§ **Your objective**: Please repeat, exactly and without pictures, the lines of the entries below that run from the one containing "pink 1x3 brick" through the one containing "green 1x1 plate [218,235,255,272]".

§ **Source data**:
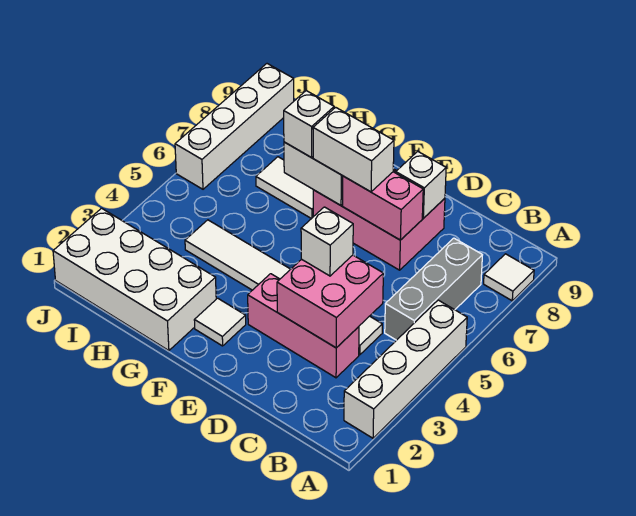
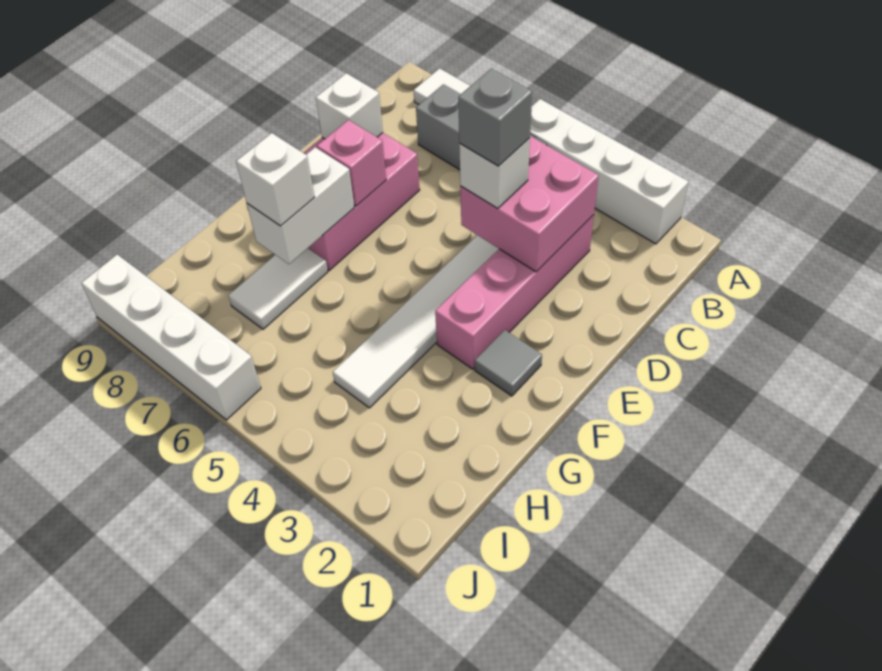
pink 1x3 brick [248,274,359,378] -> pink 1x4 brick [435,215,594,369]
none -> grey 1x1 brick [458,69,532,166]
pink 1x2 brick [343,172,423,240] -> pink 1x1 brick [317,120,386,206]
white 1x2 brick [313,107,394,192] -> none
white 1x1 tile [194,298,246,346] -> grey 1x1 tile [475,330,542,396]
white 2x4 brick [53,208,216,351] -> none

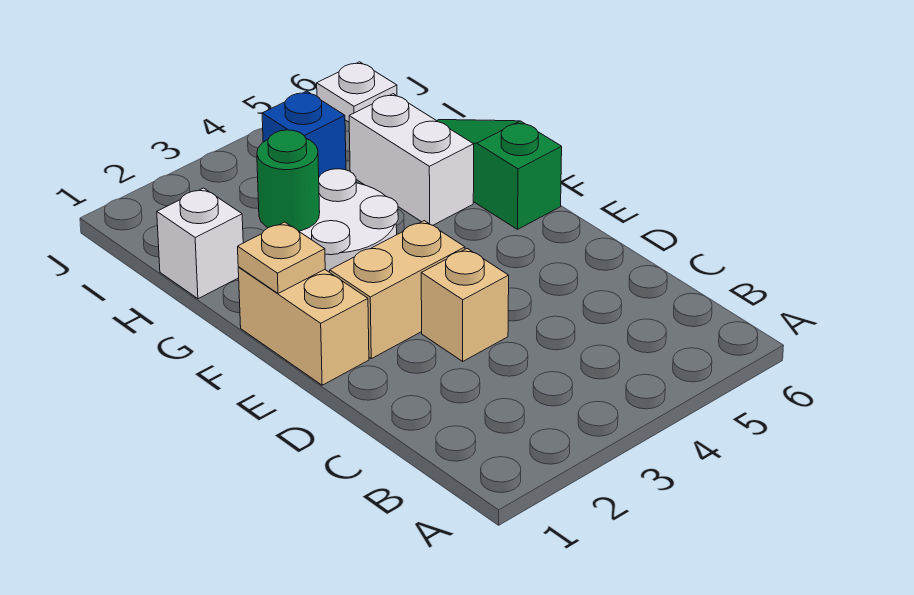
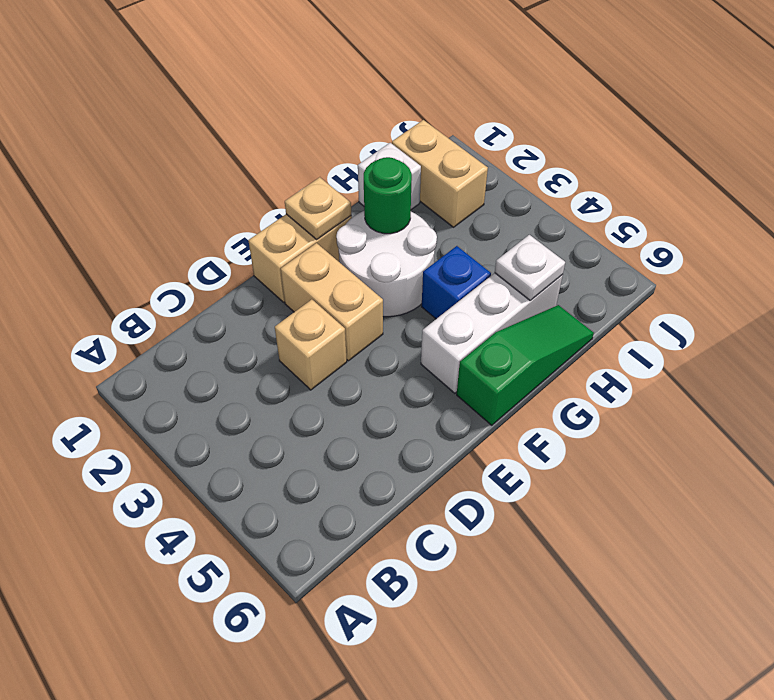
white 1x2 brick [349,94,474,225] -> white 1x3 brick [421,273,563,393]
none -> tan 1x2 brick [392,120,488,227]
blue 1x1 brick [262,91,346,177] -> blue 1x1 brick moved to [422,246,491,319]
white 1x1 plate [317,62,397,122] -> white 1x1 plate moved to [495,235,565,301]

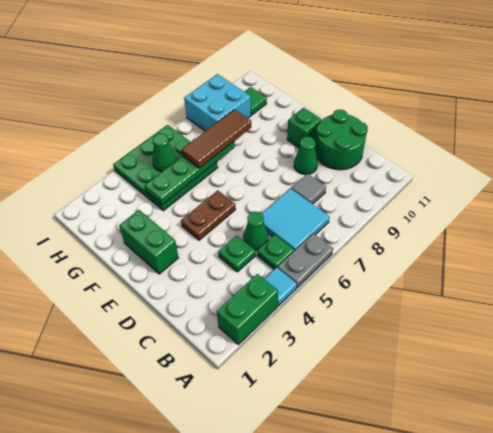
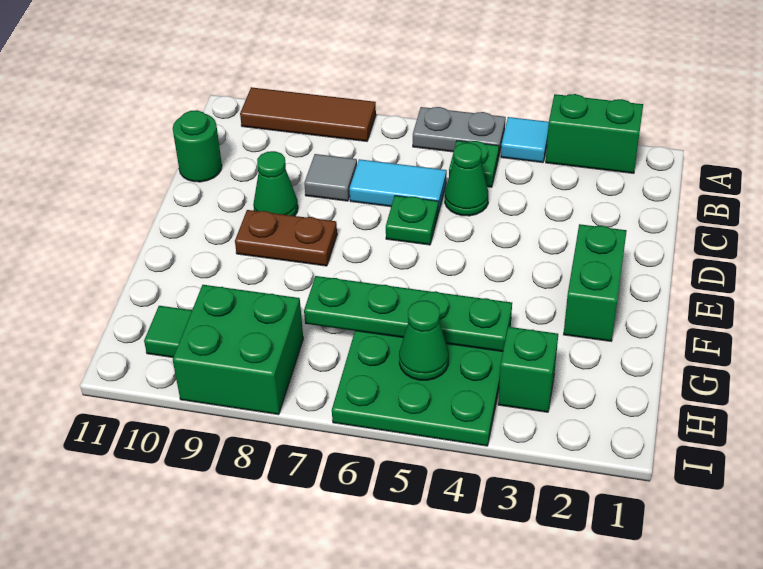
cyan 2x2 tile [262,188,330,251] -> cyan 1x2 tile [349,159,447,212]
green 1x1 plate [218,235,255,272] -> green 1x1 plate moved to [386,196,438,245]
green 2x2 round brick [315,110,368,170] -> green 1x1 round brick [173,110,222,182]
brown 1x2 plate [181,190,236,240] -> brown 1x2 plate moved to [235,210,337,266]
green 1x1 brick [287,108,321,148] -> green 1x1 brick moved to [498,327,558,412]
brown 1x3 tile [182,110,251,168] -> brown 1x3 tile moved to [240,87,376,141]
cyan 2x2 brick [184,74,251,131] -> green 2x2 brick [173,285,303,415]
==
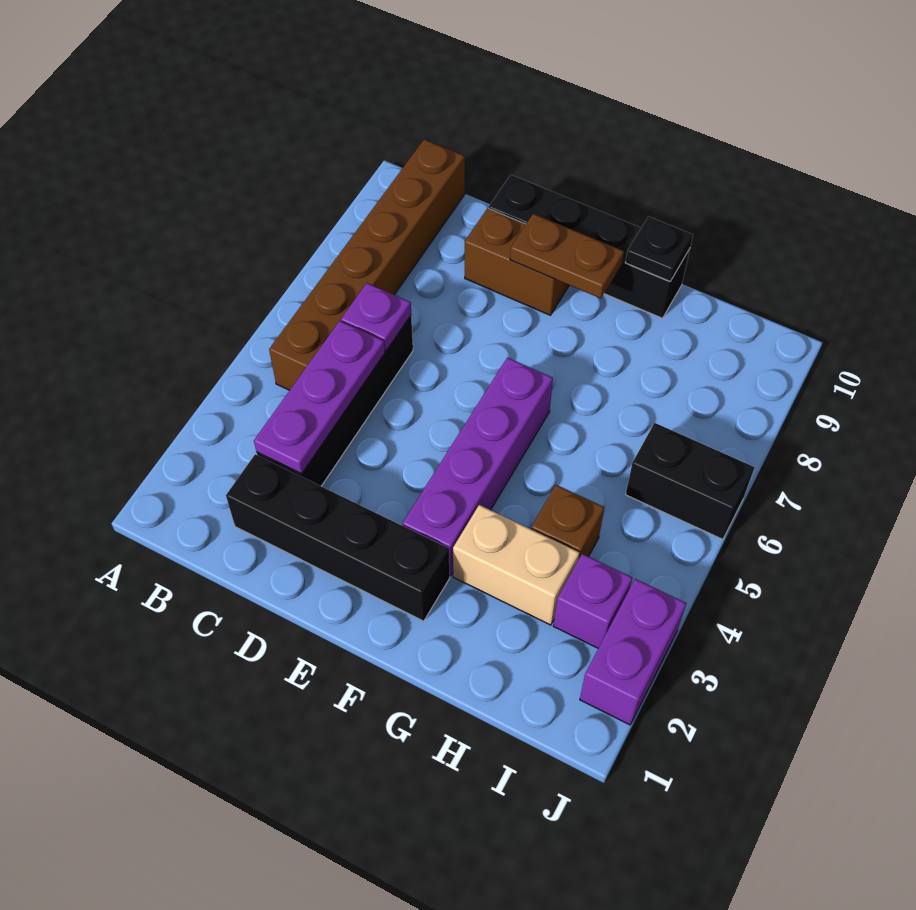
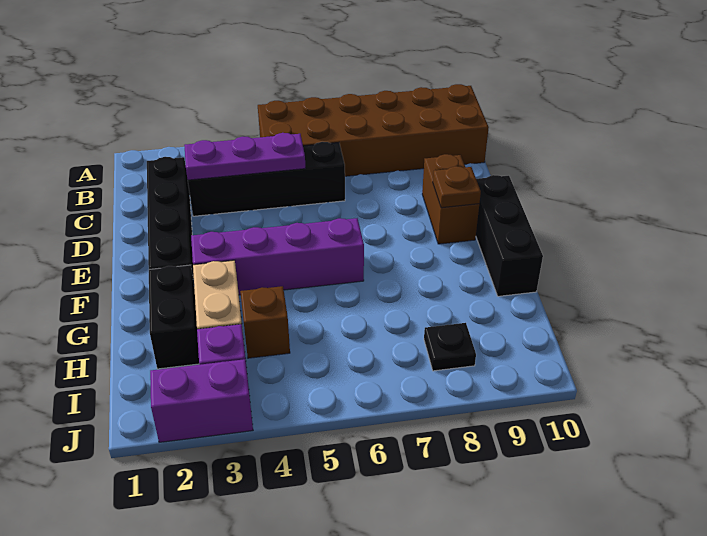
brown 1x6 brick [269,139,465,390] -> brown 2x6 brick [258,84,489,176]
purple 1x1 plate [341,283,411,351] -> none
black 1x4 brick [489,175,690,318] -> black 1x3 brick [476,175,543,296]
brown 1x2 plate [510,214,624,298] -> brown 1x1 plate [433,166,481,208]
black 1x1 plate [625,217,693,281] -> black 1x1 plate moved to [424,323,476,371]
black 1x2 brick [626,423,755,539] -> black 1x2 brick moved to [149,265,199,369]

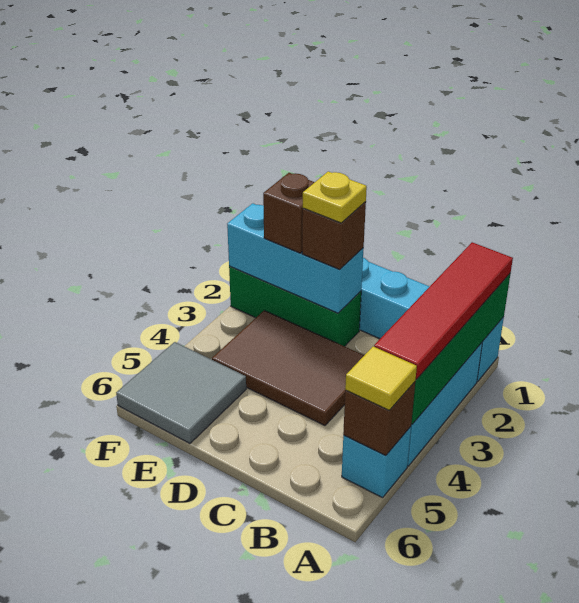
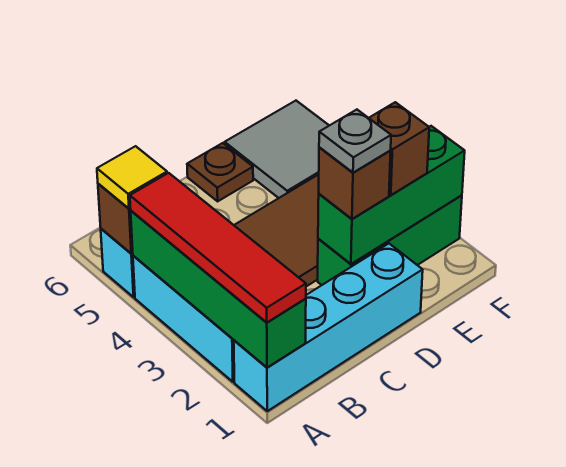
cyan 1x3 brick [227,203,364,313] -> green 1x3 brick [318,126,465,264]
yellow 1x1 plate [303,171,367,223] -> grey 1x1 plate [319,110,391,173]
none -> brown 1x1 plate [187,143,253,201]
* * *
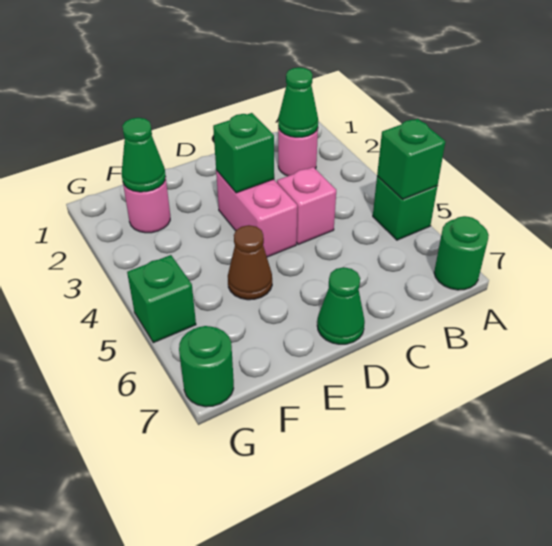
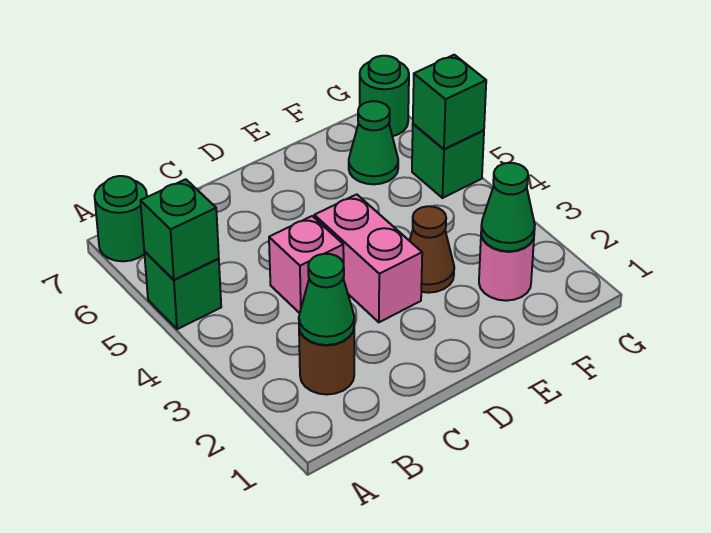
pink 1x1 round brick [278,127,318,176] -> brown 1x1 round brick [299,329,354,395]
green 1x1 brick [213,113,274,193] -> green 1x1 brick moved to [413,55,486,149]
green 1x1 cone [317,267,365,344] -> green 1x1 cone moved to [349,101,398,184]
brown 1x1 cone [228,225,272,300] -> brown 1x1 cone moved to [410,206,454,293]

§ **Output of the exercise**:
pink 1x3 brick [248,274,359,378] -> pink 1x4 brick [435,215,594,369]
none -> grey 1x1 brick [458,69,532,166]
pink 1x2 brick [343,172,423,240] -> pink 1x1 brick [317,120,386,206]
white 1x2 brick [313,107,394,192] -> none
white 1x1 tile [194,298,246,346] -> grey 1x1 tile [475,330,542,396]
white 2x4 brick [53,208,216,351] -> none

white 1x2 brick [349,94,474,225] -> white 1x3 brick [421,273,563,393]
none -> tan 1x2 brick [392,120,488,227]
blue 1x1 brick [262,91,346,177] -> blue 1x1 brick moved to [422,246,491,319]
white 1x1 plate [317,62,397,122] -> white 1x1 plate moved to [495,235,565,301]

cyan 2x2 tile [262,188,330,251] -> cyan 1x2 tile [349,159,447,212]
green 1x1 plate [218,235,255,272] -> green 1x1 plate moved to [386,196,438,245]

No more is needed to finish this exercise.